(RECORDS PROVIDED Opens)

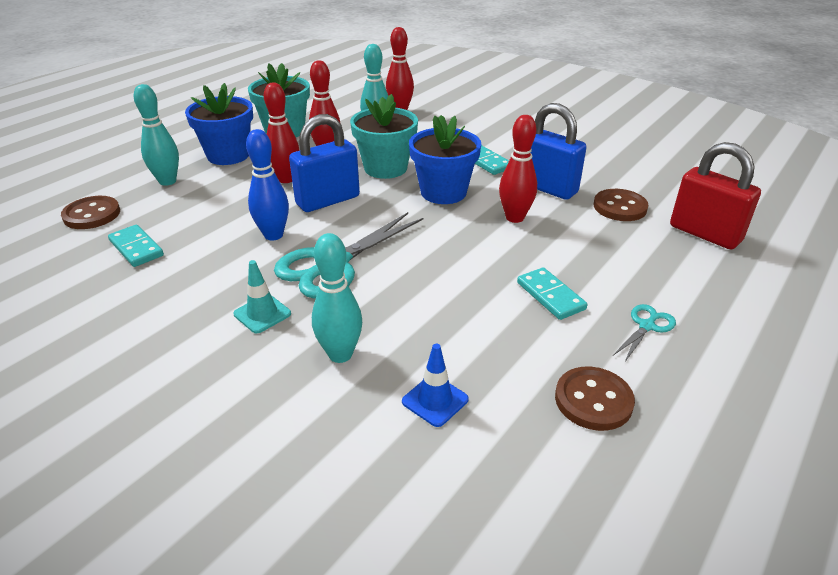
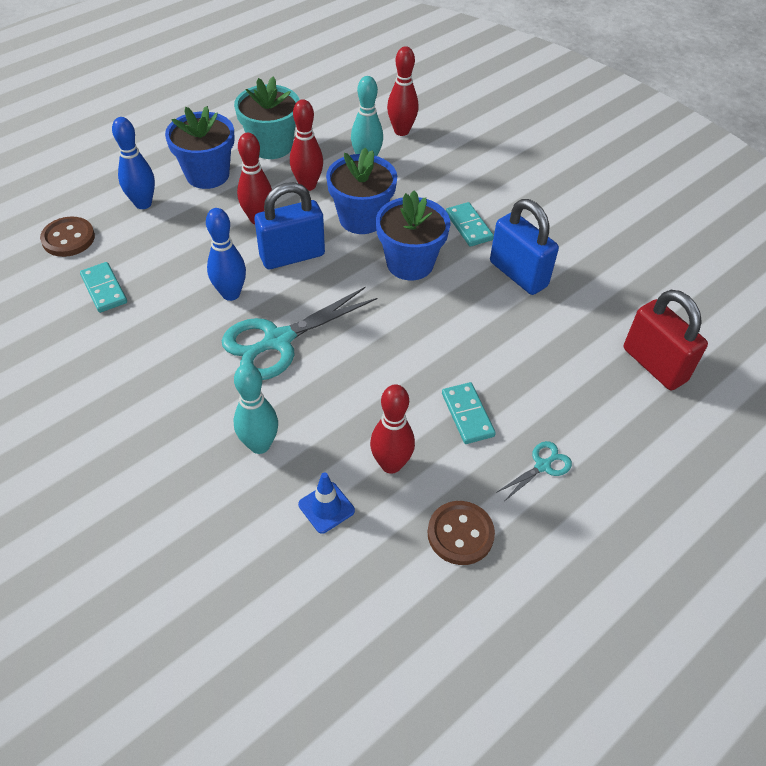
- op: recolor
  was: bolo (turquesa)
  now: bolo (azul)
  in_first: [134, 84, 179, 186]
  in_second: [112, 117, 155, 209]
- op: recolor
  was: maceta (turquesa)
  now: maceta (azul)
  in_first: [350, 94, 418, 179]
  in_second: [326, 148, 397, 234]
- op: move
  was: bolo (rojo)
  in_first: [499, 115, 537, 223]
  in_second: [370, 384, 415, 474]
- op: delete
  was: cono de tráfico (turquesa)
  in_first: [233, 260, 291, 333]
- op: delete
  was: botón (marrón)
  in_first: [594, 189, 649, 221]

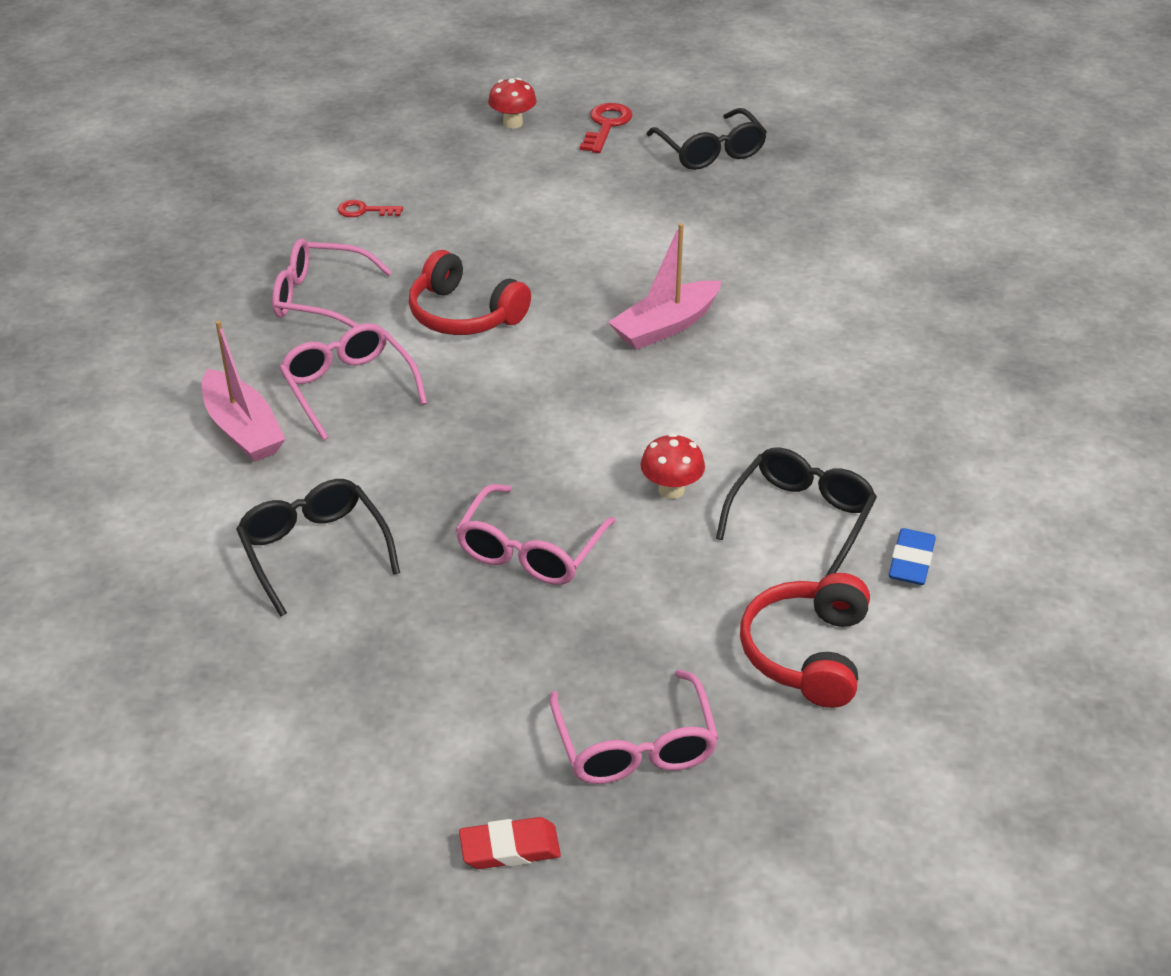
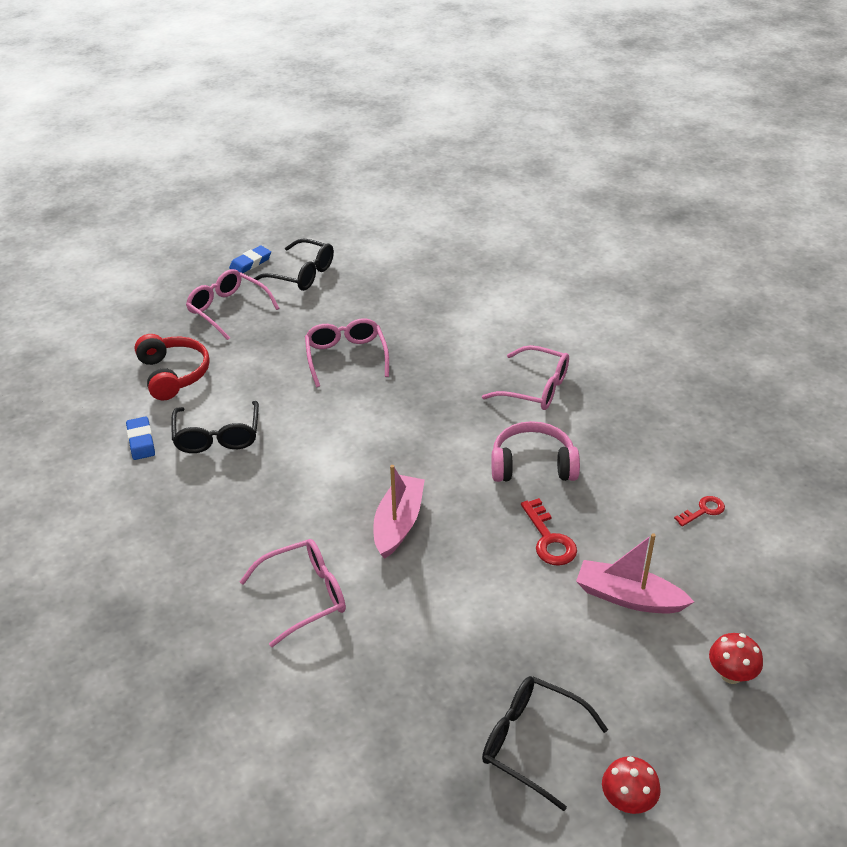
- op: recolor
  was: goma de borrar (rojo)
  now: goma de borrar (azul)
  in_first: [459, 817, 561, 869]
  in_second: [229, 246, 271, 273]
- op: move
  was: gafas (rosa)
  in_first: [272, 238, 392, 328]
  in_second: [240, 539, 346, 647]
- op: move
  was: gafas (negro)
  in_first: [236, 479, 400, 617]
  in_second: [253, 239, 334, 291]
- op: recolor
  was: auriculares (rojo)
  now: auriculares (rosa)
  in_first: [409, 250, 531, 335]
  in_second: [491, 421, 580, 482]
- op: move
  was: llave (rojo)
  in_first: [580, 103, 632, 153]
  in_second: [521, 498, 577, 566]
- op: move
  was: barco (rosa)
  in_first: [202, 321, 285, 462]
  in_second: [576, 533, 694, 613]
- op: move
  was: seta (rojo)
  in_first: [640, 433, 705, 499]
  in_second: [602, 756, 661, 814]

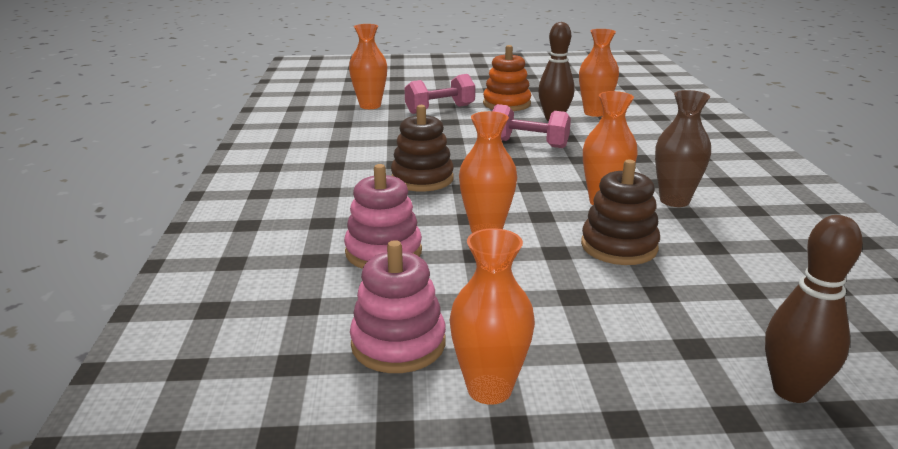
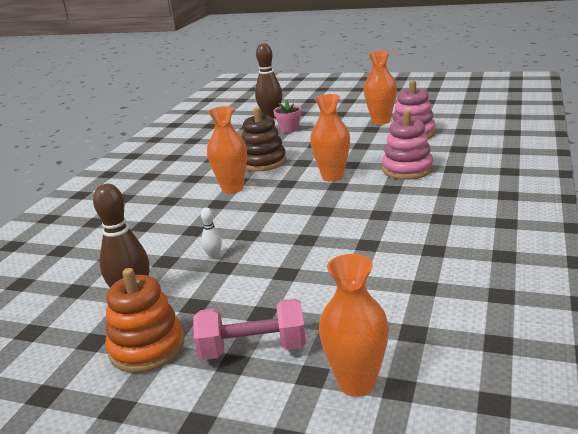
- op: replace
  was: mancuerna (rosa)
  now: bolo (blanco)
  in_first: [493, 104, 571, 148]
  in_second: [201, 208, 222, 259]
- op: insert
  now: maceta (rosa)
  in_second: [273, 99, 302, 133]
- op: delete
  was: juguete apilable (marrón)
  in_first: [391, 105, 454, 192]
- op: delete
  was: florero (naranja)
  in_first: [579, 29, 619, 117]
- op: delete
  was: florero (marrón)
  in_first: [655, 90, 711, 207]

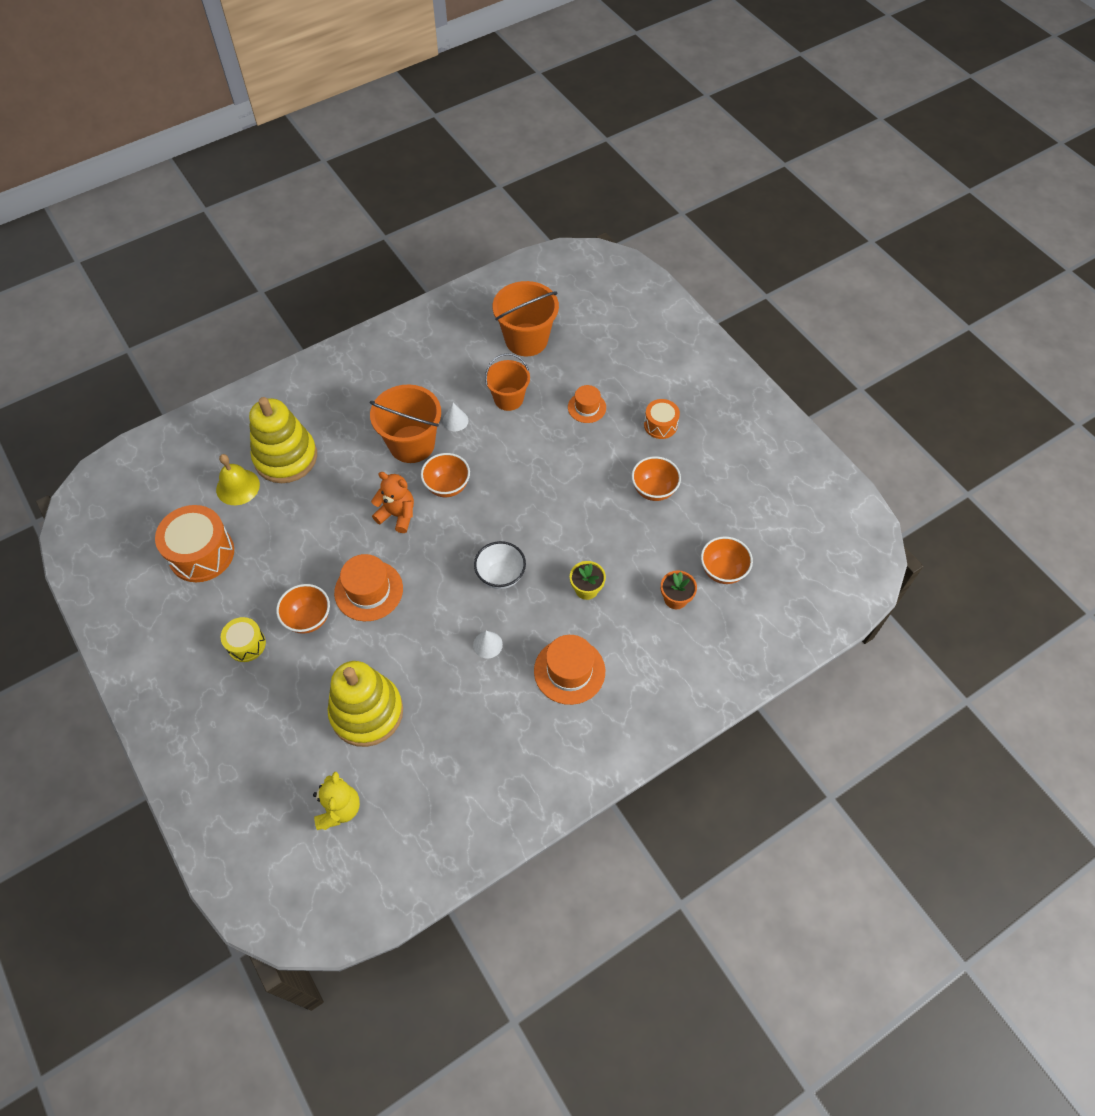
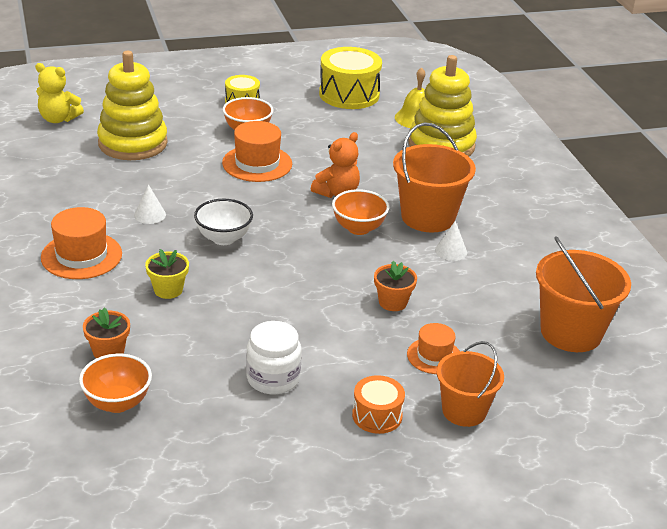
- op: replace
  was: cuenco (naranja)
  now: tarro (blanco)
  in_first: [631, 456, 681, 501]
  in_second: [246, 321, 301, 394]
- op: recolor
  was: tambor (naranja)
  now: tambor (amarillo)
  in_first: [155, 505, 234, 582]
  in_second: [319, 47, 382, 109]
- op: insert
  now: maceta (naranja)
  in_second: [374, 261, 417, 311]
- op: move
  was: balde (naranja)
  in_first: [485, 353, 530, 411]
  in_second: [436, 341, 504, 427]

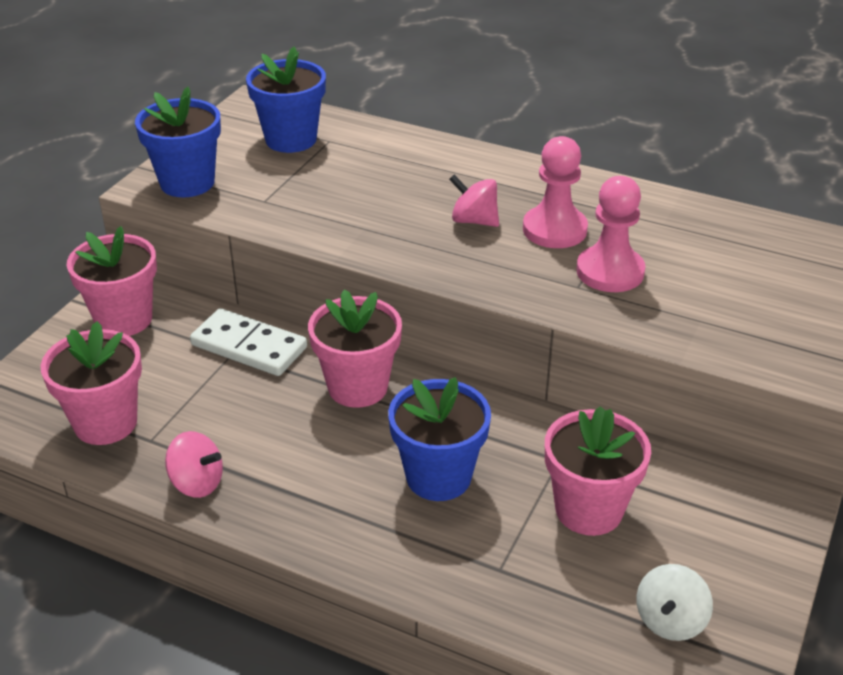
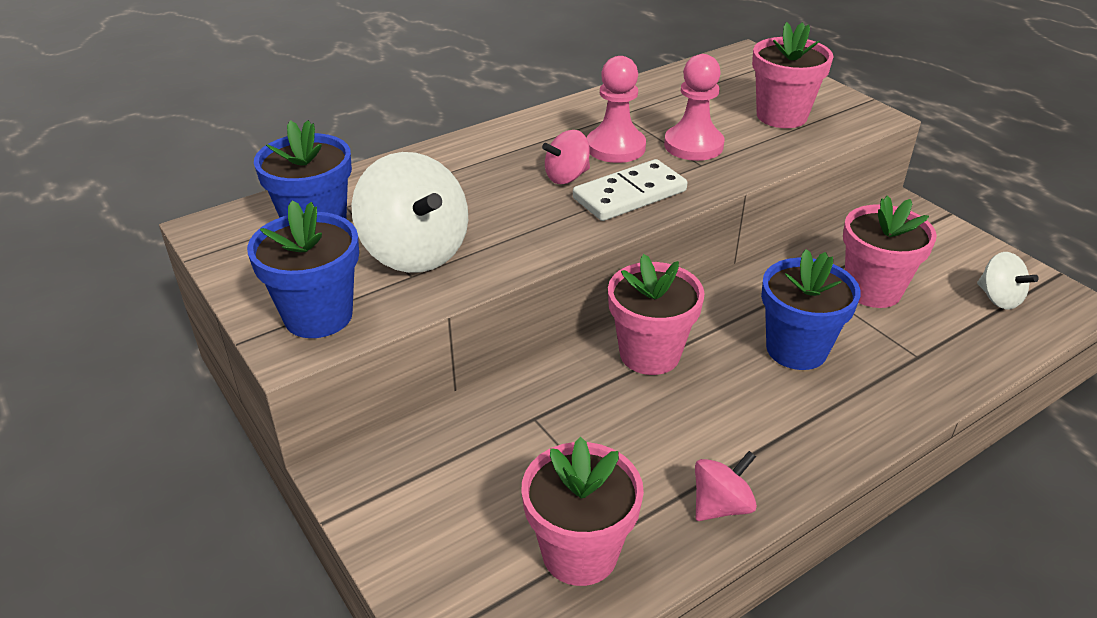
- op: insert
  now: peonza (blanco)
  in_second: [351, 152, 468, 273]
- op: move
  was: ficha de dominó (blanco)
  in_first: [190, 308, 307, 376]
  in_second: [573, 159, 687, 221]
- op: move
  was: maceta (rosa)
  in_first: [67, 226, 157, 336]
  in_second: [752, 22, 834, 128]

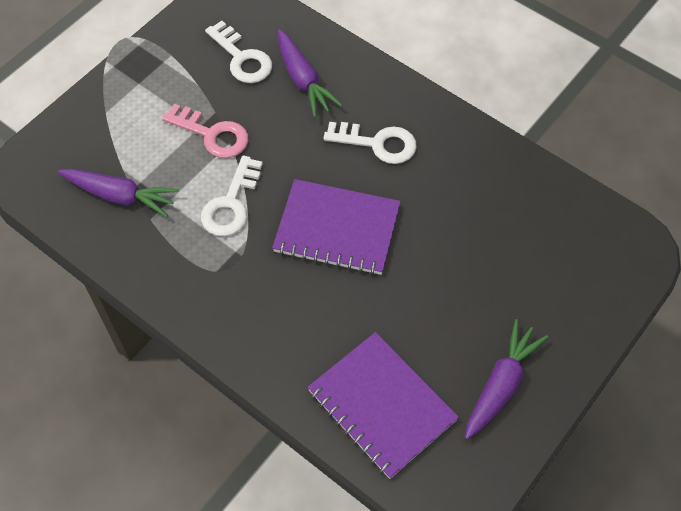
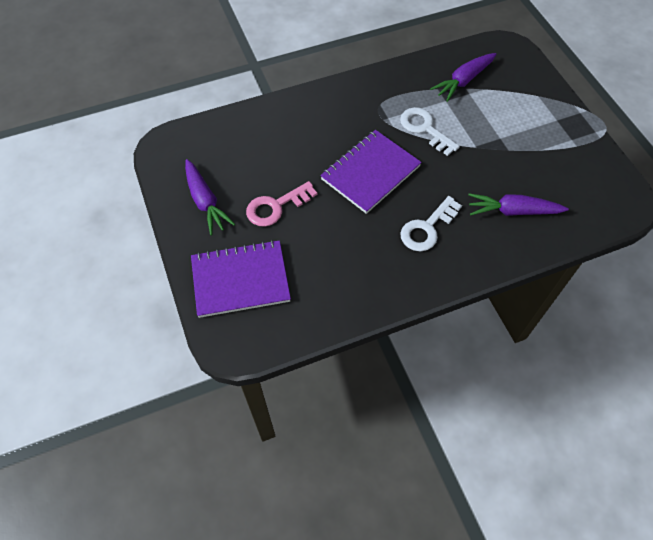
- op: move
  was: cuaderno (morado)
  in_first: [308, 332, 459, 479]
  in_second: [191, 240, 291, 318]
- op: move
  was: llave (rosa)
  in_first: [162, 104, 249, 158]
  in_second: [246, 181, 317, 226]
- op: delete
  was: llave (blanco)
  in_first: [205, 21, 272, 83]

(RECORDS PROVIDED Closes)

> WORK TO BE COMPLETED
Return only the lines from the start of the data through the line that contains "was: botón (marrón)", please, copying them exactly and omitting all pictures.

> EXERCISE RESPONSE
- op: recolor
  was: bolo (turquesa)
  now: bolo (azul)
  in_first: [134, 84, 179, 186]
  in_second: [112, 117, 155, 209]
- op: recolor
  was: maceta (turquesa)
  now: maceta (azul)
  in_first: [350, 94, 418, 179]
  in_second: [326, 148, 397, 234]
- op: move
  was: bolo (rojo)
  in_first: [499, 115, 537, 223]
  in_second: [370, 384, 415, 474]
- op: delete
  was: cono de tráfico (turquesa)
  in_first: [233, 260, 291, 333]
- op: delete
  was: botón (marrón)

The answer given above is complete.